## Start

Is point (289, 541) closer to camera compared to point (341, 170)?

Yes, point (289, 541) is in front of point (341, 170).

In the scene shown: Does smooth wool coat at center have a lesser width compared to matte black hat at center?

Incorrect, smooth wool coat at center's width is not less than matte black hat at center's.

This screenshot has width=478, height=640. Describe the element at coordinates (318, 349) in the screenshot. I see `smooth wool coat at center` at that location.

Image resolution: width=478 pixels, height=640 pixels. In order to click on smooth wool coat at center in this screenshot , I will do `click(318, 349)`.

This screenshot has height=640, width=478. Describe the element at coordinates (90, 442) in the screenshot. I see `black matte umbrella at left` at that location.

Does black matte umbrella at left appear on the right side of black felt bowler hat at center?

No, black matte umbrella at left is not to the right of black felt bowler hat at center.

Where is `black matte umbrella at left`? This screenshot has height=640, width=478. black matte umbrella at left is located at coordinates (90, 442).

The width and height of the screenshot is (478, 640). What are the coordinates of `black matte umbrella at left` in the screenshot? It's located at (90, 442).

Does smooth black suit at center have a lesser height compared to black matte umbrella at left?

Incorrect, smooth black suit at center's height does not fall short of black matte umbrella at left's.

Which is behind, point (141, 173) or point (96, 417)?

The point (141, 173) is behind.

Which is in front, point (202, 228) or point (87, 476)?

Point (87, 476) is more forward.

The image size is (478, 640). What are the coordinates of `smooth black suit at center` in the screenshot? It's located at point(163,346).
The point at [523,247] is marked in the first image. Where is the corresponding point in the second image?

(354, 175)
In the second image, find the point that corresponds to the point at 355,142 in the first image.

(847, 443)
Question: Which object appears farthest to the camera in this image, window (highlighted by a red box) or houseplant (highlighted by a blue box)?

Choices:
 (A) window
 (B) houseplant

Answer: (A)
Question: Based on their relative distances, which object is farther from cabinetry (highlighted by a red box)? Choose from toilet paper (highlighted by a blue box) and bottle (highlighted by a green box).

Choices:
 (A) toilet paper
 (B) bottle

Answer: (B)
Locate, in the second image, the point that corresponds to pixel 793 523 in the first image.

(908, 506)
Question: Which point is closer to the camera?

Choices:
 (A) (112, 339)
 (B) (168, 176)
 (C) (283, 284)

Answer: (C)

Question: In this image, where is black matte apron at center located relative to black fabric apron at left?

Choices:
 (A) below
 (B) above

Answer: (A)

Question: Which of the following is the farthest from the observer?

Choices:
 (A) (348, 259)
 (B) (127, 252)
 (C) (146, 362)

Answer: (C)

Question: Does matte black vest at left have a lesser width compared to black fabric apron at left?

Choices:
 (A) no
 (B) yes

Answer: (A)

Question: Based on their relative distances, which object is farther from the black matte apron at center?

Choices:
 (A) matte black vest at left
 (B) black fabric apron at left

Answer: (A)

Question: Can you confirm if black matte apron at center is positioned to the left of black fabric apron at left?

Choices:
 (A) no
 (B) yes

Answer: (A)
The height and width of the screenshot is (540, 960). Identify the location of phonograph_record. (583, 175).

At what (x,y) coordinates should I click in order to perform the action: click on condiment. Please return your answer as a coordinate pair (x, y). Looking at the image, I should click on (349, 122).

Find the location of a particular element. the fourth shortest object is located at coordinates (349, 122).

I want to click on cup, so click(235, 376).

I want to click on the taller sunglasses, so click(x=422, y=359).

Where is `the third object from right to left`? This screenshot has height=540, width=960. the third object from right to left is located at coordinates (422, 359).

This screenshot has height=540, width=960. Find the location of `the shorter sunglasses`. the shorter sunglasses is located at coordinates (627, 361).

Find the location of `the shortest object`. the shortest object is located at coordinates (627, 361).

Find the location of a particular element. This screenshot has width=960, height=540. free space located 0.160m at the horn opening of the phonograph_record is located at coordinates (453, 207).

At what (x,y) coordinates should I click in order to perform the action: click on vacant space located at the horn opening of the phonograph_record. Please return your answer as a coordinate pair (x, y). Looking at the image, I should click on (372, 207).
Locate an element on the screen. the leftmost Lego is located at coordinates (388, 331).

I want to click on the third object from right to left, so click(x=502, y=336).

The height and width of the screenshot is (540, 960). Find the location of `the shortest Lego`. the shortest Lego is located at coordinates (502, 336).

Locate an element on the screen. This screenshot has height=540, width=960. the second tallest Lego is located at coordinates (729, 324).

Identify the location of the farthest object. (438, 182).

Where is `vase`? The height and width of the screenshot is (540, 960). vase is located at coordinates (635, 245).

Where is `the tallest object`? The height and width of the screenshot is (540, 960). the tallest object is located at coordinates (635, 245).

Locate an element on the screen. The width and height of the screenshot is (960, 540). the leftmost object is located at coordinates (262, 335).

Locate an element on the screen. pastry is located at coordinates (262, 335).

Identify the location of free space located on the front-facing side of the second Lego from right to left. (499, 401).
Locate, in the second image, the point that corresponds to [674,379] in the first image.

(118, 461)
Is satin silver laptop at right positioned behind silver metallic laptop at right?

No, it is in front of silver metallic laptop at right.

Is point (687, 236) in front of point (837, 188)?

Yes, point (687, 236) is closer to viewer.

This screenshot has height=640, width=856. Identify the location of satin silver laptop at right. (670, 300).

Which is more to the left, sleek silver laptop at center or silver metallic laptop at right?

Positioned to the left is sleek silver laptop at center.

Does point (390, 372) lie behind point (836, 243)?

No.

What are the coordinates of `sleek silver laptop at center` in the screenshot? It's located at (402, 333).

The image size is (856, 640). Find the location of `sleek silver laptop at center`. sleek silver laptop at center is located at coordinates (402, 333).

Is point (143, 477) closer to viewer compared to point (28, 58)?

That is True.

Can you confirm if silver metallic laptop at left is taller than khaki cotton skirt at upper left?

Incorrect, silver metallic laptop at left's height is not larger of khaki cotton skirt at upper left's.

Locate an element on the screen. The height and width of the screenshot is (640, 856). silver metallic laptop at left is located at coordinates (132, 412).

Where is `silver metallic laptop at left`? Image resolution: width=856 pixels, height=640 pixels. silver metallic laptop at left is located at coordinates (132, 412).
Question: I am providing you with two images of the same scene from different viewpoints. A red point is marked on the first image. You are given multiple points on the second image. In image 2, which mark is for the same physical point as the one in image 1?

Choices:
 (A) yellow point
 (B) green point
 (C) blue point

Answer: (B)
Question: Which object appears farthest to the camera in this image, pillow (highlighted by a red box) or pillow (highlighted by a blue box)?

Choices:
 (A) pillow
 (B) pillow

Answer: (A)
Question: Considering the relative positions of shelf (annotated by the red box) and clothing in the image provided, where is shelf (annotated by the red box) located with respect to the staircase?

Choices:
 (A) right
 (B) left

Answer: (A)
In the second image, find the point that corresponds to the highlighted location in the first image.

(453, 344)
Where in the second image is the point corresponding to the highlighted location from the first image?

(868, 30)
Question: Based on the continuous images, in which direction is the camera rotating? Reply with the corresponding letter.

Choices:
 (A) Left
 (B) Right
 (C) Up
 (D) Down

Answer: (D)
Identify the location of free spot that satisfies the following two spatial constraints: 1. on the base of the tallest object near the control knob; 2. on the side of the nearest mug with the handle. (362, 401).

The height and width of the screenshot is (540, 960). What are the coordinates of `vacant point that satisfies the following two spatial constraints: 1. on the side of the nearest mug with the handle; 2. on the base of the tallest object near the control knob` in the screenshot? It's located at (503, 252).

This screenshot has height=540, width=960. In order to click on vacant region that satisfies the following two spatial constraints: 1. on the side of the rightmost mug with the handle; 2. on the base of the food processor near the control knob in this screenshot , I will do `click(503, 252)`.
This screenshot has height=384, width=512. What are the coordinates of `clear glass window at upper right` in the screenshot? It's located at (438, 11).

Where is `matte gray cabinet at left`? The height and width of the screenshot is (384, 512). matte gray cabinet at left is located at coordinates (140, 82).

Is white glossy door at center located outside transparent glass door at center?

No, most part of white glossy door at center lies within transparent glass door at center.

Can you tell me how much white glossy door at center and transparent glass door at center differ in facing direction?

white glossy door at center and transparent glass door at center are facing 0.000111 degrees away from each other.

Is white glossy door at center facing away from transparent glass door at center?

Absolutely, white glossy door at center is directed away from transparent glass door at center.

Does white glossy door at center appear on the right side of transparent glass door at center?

## End

### [The exercise]
Please convert the stretch of rows above, from the line containing "Does point (390, 372)" through the line containing "Incorrect, silver metallic", into a numbered list with the blank lines dropped.

### [Response]
1. Does point (390, 372) lie behind point (836, 243)?
2. No.
3. What are the coordinates of `sleek silver laptop at center` in the screenshot? It's located at (402, 333).
4. The image size is (856, 640). Find the location of `sleek silver laptop at center`. sleek silver laptop at center is located at coordinates (402, 333).
5. Is point (143, 477) closer to viewer compared to point (28, 58)?
6. That is True.
7. Can you confirm if silver metallic laptop at left is taller than khaki cotton skirt at upper left?
8. Incorrect, silver metallic laptop at left's height is not larger of khaki cotton skirt at upper left's.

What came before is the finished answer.